**** The data

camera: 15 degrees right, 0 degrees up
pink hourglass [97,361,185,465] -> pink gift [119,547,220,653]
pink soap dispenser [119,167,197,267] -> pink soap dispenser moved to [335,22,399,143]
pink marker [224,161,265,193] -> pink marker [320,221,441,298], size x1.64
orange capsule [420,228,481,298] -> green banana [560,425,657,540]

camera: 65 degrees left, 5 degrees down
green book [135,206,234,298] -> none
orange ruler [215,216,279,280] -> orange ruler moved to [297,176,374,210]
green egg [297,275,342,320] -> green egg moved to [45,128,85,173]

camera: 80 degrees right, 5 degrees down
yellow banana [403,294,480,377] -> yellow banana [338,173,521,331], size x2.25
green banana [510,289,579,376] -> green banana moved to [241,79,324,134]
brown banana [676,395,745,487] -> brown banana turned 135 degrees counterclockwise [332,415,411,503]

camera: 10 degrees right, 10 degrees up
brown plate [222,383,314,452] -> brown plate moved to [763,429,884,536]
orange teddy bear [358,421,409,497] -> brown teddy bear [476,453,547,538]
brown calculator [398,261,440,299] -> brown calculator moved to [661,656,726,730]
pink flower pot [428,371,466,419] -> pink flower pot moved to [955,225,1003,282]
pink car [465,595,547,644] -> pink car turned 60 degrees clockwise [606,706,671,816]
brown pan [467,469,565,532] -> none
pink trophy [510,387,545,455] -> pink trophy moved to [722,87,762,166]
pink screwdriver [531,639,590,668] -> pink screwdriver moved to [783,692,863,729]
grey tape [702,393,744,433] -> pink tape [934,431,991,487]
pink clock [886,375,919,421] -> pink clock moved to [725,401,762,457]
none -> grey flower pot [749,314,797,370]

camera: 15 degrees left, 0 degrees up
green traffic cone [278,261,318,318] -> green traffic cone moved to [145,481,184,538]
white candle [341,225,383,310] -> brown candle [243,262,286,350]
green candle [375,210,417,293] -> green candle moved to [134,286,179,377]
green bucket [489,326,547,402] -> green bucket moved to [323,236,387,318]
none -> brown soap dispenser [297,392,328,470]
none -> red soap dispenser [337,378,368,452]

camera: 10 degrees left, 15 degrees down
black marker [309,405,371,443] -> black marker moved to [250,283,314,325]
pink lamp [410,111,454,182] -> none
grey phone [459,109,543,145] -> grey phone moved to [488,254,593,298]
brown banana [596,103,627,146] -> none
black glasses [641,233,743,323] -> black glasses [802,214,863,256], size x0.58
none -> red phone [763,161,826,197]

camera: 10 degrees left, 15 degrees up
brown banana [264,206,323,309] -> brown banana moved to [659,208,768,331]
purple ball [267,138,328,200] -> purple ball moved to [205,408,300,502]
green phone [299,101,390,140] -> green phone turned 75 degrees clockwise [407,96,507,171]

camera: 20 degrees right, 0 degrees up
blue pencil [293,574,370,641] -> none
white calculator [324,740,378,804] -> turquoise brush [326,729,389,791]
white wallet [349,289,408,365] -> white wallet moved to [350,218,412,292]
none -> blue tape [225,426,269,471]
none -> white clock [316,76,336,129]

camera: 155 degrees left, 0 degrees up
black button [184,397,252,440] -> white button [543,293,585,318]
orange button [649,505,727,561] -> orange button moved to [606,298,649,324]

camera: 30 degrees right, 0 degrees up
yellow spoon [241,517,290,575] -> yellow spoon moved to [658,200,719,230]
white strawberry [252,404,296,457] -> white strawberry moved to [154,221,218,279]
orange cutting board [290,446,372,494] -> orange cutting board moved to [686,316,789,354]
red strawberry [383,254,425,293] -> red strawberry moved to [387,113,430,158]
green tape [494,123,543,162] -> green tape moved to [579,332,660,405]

********

▸ Work request:
Return the whole listing, keeping every line exactly as it is.

▸ Exercise answer:
camera: 15 degrees right, 0 degrees up
pink hourglass [97,361,185,465] -> pink gift [119,547,220,653]
pink soap dispenser [119,167,197,267] -> pink soap dispenser moved to [335,22,399,143]
pink marker [224,161,265,193] -> pink marker [320,221,441,298], size x1.64
orange capsule [420,228,481,298] -> green banana [560,425,657,540]

camera: 65 degrees left, 5 degrees down
green book [135,206,234,298] -> none
orange ruler [215,216,279,280] -> orange ruler moved to [297,176,374,210]
green egg [297,275,342,320] -> green egg moved to [45,128,85,173]

camera: 80 degrees right, 5 degrees down
yellow banana [403,294,480,377] -> yellow banana [338,173,521,331], size x2.25
green banana [510,289,579,376] -> green banana moved to [241,79,324,134]
brown banana [676,395,745,487] -> brown banana turned 135 degrees counterclockwise [332,415,411,503]

camera: 10 degrees right, 10 degrees up
brown plate [222,383,314,452] -> brown plate moved to [763,429,884,536]
orange teddy bear [358,421,409,497] -> brown teddy bear [476,453,547,538]
brown calculator [398,261,440,299] -> brown calculator moved to [661,656,726,730]
pink flower pot [428,371,466,419] -> pink flower pot moved to [955,225,1003,282]
pink car [465,595,547,644] -> pink car turned 60 degrees clockwise [606,706,671,816]
brown pan [467,469,565,532] -> none
pink trophy [510,387,545,455] -> pink trophy moved to [722,87,762,166]
pink screwdriver [531,639,590,668] -> pink screwdriver moved to [783,692,863,729]
grey tape [702,393,744,433] -> pink tape [934,431,991,487]
pink clock [886,375,919,421] -> pink clock moved to [725,401,762,457]
none -> grey flower pot [749,314,797,370]

camera: 15 degrees left, 0 degrees up
green traffic cone [278,261,318,318] -> green traffic cone moved to [145,481,184,538]
white candle [341,225,383,310] -> brown candle [243,262,286,350]
green candle [375,210,417,293] -> green candle moved to [134,286,179,377]
green bucket [489,326,547,402] -> green bucket moved to [323,236,387,318]
none -> brown soap dispenser [297,392,328,470]
none -> red soap dispenser [337,378,368,452]

camera: 10 degrees left, 15 degrees down
black marker [309,405,371,443] -> black marker moved to [250,283,314,325]
pink lamp [410,111,454,182] -> none
grey phone [459,109,543,145] -> grey phone moved to [488,254,593,298]
brown banana [596,103,627,146] -> none
black glasses [641,233,743,323] -> black glasses [802,214,863,256], size x0.58
none -> red phone [763,161,826,197]

camera: 10 degrees left, 15 degrees up
brown banana [264,206,323,309] -> brown banana moved to [659,208,768,331]
purple ball [267,138,328,200] -> purple ball moved to [205,408,300,502]
green phone [299,101,390,140] -> green phone turned 75 degrees clockwise [407,96,507,171]

camera: 20 degrees right, 0 degrees up
blue pencil [293,574,370,641] -> none
white calculator [324,740,378,804] -> turquoise brush [326,729,389,791]
white wallet [349,289,408,365] -> white wallet moved to [350,218,412,292]
none -> blue tape [225,426,269,471]
none -> white clock [316,76,336,129]

camera: 155 degrees left, 0 degrees up
black button [184,397,252,440] -> white button [543,293,585,318]
orange button [649,505,727,561] -> orange button moved to [606,298,649,324]

camera: 30 degrees right, 0 degrees up
yellow spoon [241,517,290,575] -> yellow spoon moved to [658,200,719,230]
white strawberry [252,404,296,457] -> white strawberry moved to [154,221,218,279]
orange cutting board [290,446,372,494] -> orange cutting board moved to [686,316,789,354]
red strawberry [383,254,425,293] -> red strawberry moved to [387,113,430,158]
green tape [494,123,543,162] -> green tape moved to [579,332,660,405]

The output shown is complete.